Data supplied:
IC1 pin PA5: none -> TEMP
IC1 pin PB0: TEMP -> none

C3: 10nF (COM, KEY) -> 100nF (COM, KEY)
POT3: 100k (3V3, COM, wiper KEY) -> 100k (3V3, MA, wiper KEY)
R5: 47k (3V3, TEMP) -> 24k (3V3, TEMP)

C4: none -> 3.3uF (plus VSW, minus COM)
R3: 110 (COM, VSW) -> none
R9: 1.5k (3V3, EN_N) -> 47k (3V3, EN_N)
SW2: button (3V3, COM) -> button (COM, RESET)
* * *
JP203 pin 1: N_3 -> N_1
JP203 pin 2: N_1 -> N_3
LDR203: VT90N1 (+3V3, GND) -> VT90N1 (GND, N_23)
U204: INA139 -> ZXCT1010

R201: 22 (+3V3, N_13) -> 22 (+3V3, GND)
* * *
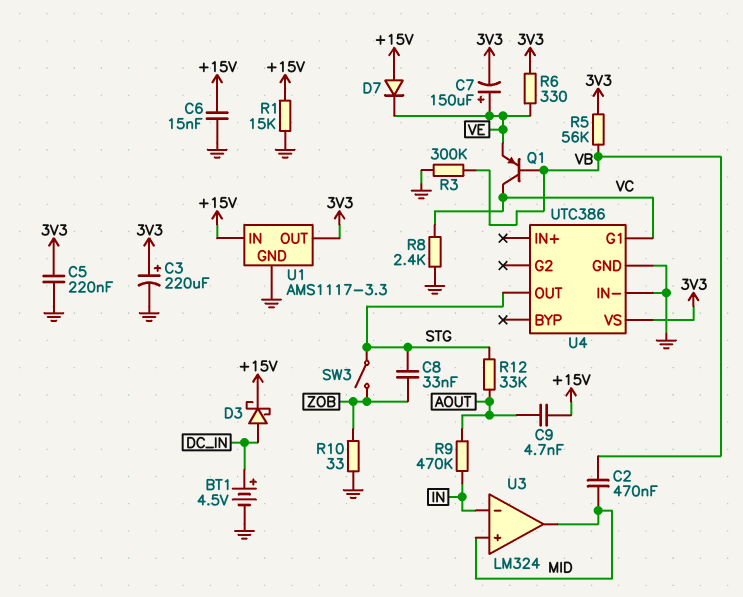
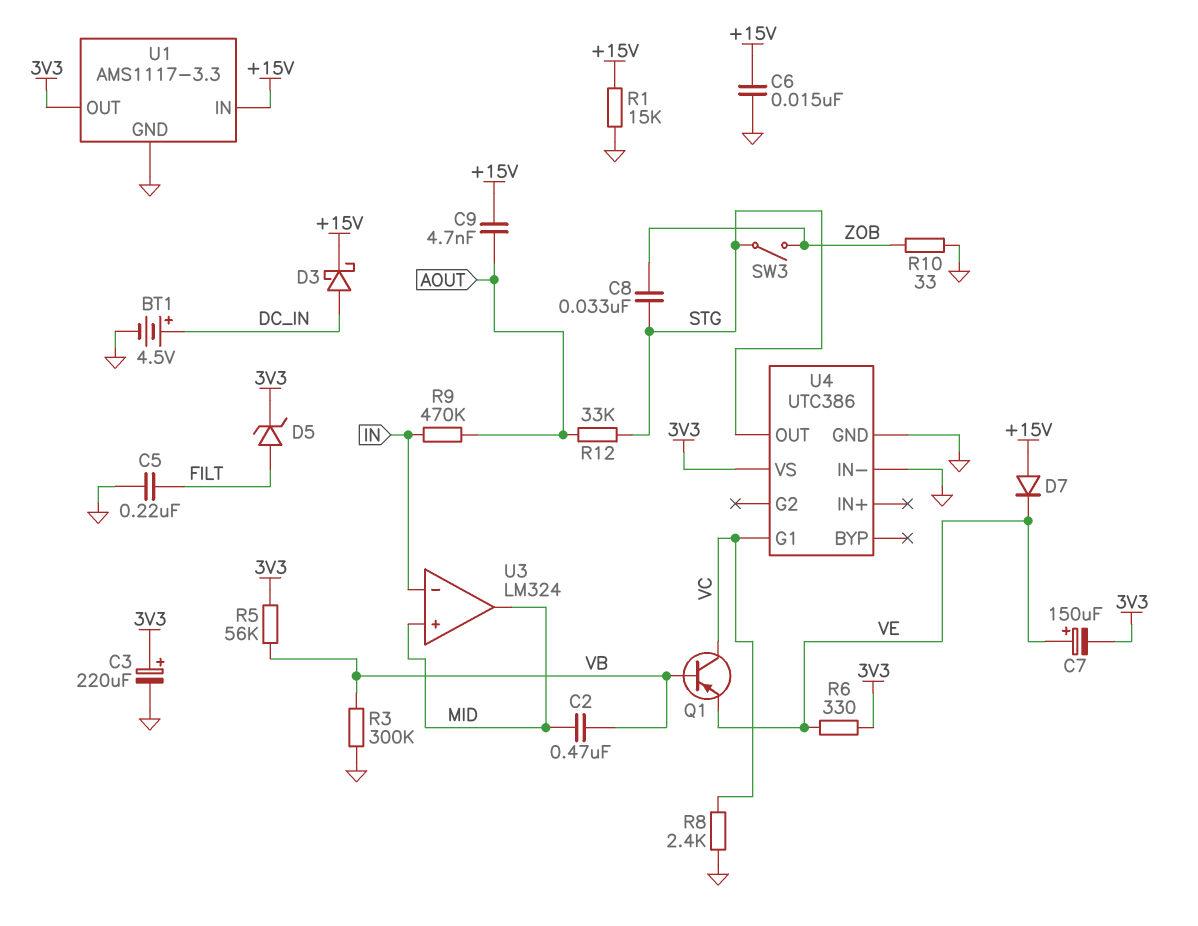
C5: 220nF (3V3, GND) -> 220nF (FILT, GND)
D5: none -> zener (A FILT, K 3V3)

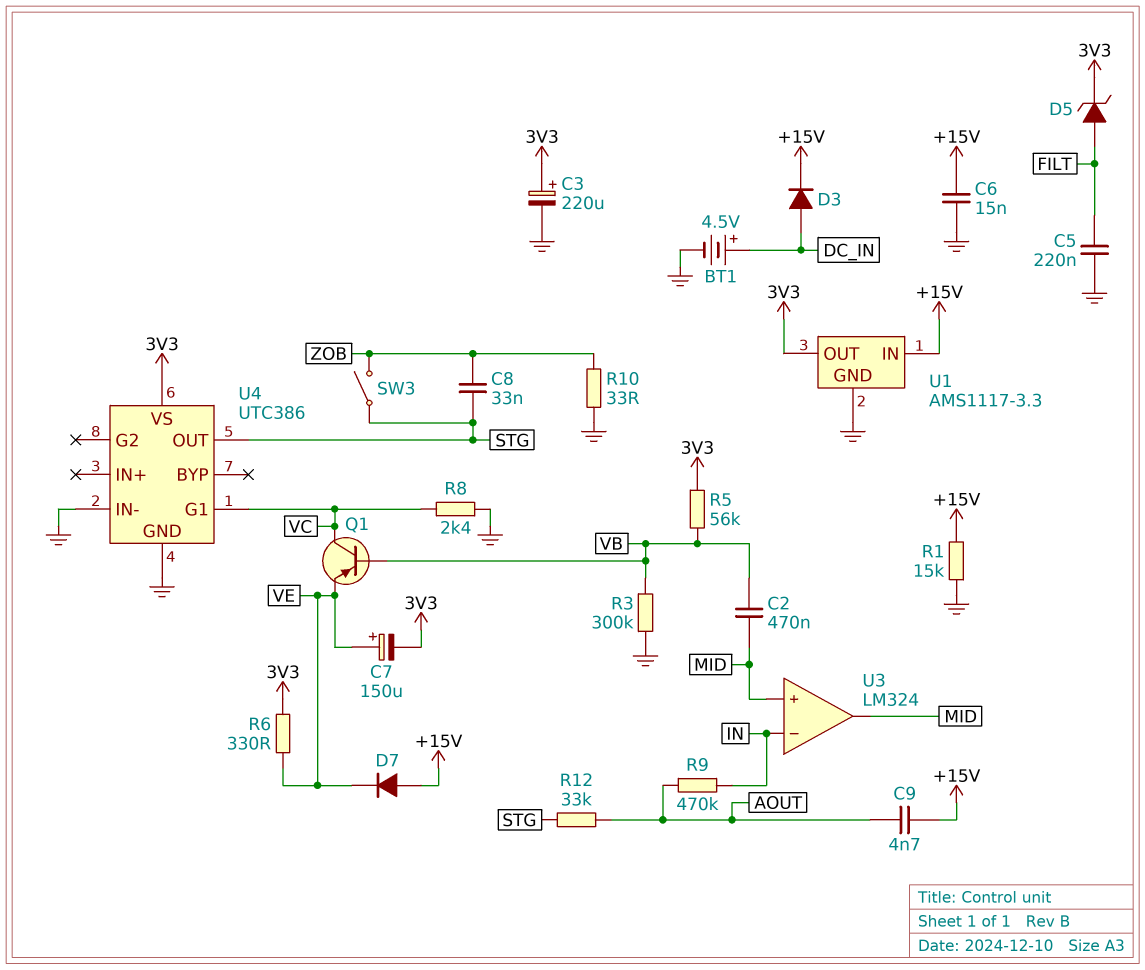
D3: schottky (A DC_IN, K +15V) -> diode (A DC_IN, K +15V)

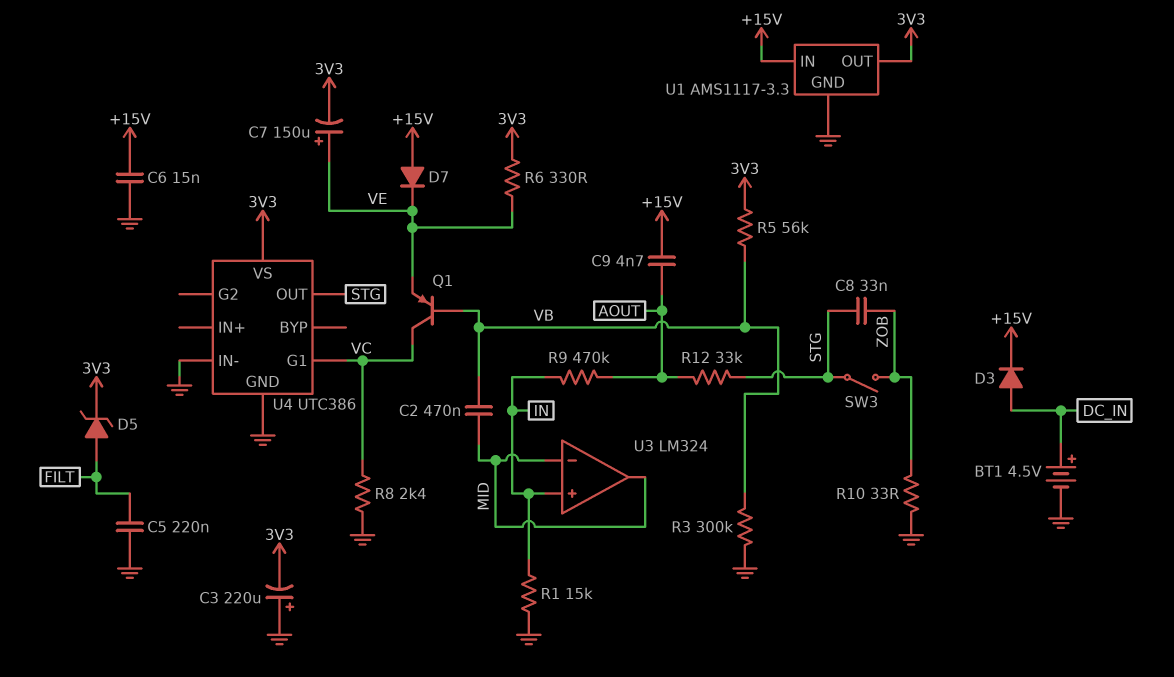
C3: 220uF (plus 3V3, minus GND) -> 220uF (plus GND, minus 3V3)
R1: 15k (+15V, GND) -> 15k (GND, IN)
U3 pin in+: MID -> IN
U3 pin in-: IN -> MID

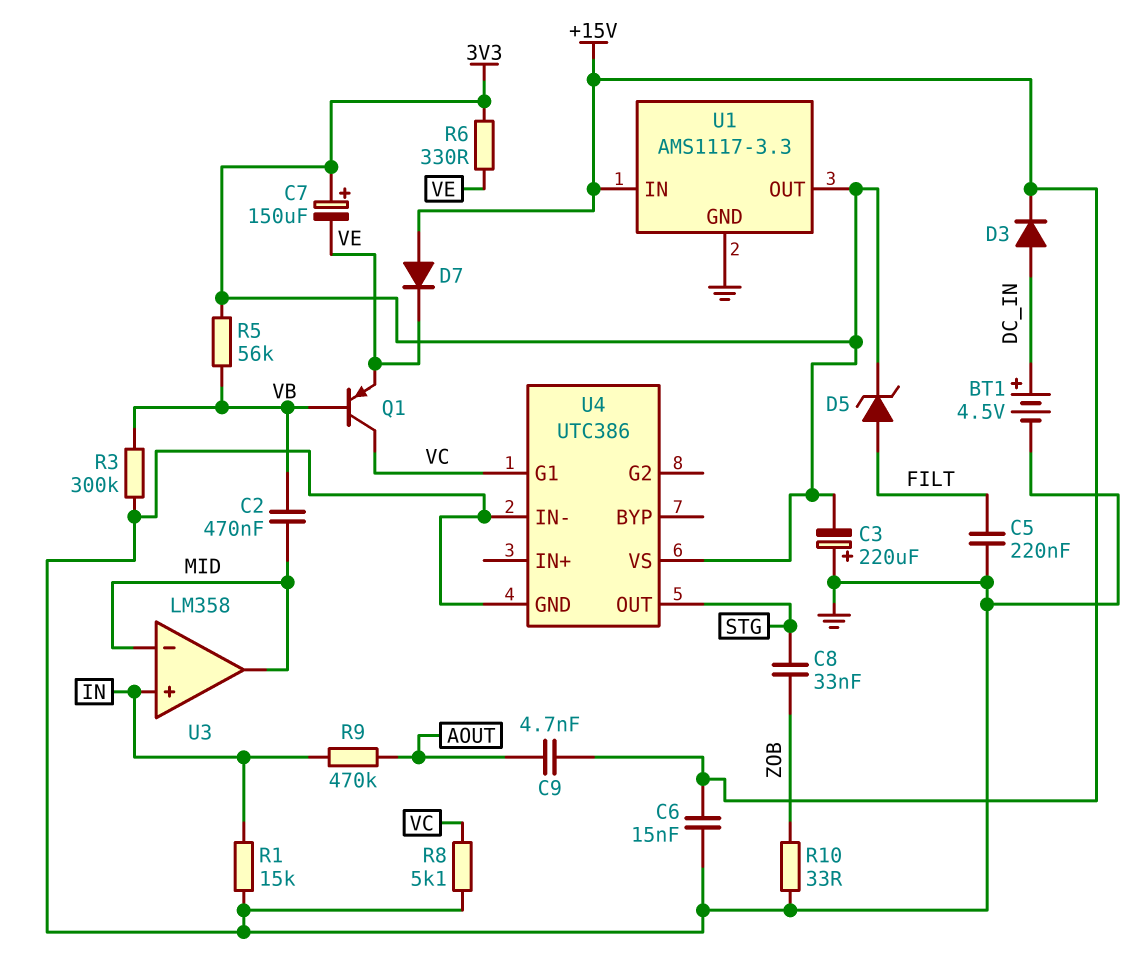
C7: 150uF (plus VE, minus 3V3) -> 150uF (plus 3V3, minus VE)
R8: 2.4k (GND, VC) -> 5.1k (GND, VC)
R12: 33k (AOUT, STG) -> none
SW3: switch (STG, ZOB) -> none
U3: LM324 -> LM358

Work order: Only lines containing "none" belong in the answer; copy every such line from the records.

Result of the exercise:
IC1 pin PA5: none -> TEMP
IC1 pin PB0: TEMP -> none
C4: none -> 3.3uF (plus VSW, minus COM)
R3: 110 (COM, VSW) -> none
D5: none -> zener (A FILT, K 3V3)
R12: 33k (AOUT, STG) -> none
SW3: switch (STG, ZOB) -> none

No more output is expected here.